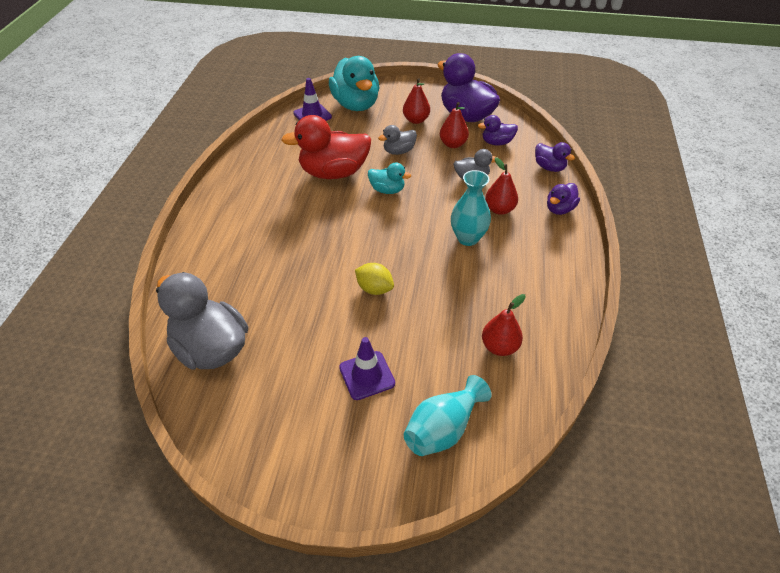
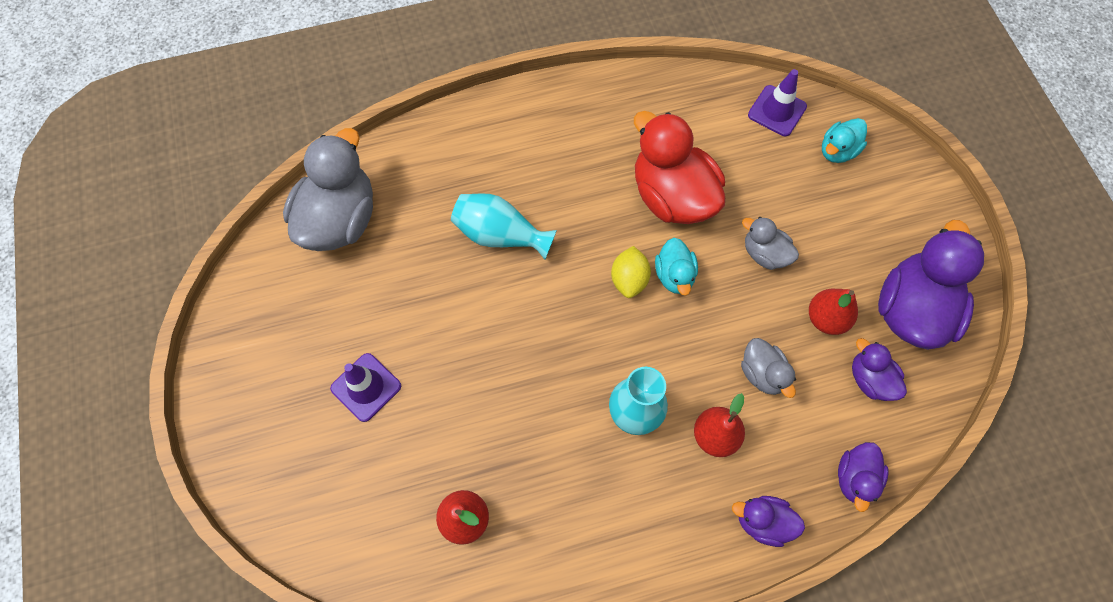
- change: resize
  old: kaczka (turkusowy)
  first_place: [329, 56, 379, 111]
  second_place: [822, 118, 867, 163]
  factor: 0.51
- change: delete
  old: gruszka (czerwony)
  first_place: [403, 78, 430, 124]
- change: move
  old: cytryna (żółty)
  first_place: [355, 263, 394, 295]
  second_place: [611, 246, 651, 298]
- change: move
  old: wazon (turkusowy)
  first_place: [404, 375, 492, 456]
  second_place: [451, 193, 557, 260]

-------

* Work instructions: Repeat only what runs from the line holding "old: wazon (turkusowy)" to the end of the data, keeping every line exactly as written, first and last included.

* Answer to the problem:
  old: wazon (turkusowy)
  first_place: [404, 375, 492, 456]
  second_place: [451, 193, 557, 260]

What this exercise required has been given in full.